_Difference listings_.

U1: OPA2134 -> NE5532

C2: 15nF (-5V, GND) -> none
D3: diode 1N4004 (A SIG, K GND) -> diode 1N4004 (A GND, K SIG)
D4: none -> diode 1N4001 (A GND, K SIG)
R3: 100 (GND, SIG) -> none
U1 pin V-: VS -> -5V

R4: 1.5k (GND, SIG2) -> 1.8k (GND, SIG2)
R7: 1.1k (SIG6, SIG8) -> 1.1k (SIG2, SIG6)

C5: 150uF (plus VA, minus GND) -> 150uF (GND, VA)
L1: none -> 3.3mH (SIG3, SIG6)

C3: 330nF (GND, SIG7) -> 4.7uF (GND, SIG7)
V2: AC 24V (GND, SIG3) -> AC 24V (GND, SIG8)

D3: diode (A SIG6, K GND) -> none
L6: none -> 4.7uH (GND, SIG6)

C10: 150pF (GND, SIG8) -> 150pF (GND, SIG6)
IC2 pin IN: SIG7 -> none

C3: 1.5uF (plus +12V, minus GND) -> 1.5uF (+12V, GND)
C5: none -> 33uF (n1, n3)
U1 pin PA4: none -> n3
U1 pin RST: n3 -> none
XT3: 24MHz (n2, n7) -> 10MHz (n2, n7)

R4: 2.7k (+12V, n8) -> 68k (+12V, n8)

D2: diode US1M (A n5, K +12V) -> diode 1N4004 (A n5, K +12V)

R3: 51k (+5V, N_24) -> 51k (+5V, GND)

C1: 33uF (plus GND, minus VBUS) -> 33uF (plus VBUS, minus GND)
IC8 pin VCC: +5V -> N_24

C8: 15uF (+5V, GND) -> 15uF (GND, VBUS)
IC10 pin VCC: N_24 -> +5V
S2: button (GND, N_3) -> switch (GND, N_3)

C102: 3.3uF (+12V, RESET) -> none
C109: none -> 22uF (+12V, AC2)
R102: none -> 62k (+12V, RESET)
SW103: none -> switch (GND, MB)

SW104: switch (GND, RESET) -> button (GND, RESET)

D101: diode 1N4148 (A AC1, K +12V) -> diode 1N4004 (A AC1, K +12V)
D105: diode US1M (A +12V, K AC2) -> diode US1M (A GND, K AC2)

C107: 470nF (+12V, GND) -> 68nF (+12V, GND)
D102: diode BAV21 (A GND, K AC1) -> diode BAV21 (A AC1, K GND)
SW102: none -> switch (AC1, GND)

_Task_.
In the records above, retype exactly the lines from the one with "IC2 pin IN: SIG7 -> none" through the last one.

_Exercise response_.
IC2 pin IN: SIG7 -> none

C3: 1.5uF (plus +12V, minus GND) -> 1.5uF (+12V, GND)
C5: none -> 33uF (n1, n3)
U1 pin PA4: none -> n3
U1 pin RST: n3 -> none
XT3: 24MHz (n2, n7) -> 10MHz (n2, n7)

R4: 2.7k (+12V, n8) -> 68k (+12V, n8)

D2: diode US1M (A n5, K +12V) -> diode 1N4004 (A n5, K +12V)

R3: 51k (+5V, N_24) -> 51k (+5V, GND)

C1: 33uF (plus GND, minus VBUS) -> 33uF (plus VBUS, minus GND)
IC8 pin VCC: +5V -> N_24

C8: 15uF (+5V, GND) -> 15uF (GND, VBUS)
IC10 pin VCC: N_24 -> +5V
S2: button (GND, N_3) -> switch (GND, N_3)

C102: 3.3uF (+12V, RESET) -> none
C109: none -> 22uF (+12V, AC2)
R102: none -> 62k (+12V, RESET)
SW103: none -> switch (GND, MB)

SW104: switch (GND, RESET) -> button (GND, RESET)

D101: diode 1N4148 (A AC1, K +12V) -> diode 1N4004 (A AC1, K +12V)
D105: diode US1M (A +12V, K AC2) -> diode US1M (A GND, K AC2)

C107: 470nF (+12V, GND) -> 68nF (+12V, GND)
D102: diode BAV21 (A GND, K AC1) -> diode BAV21 (A AC1, K GND)
SW102: none -> switch (AC1, GND)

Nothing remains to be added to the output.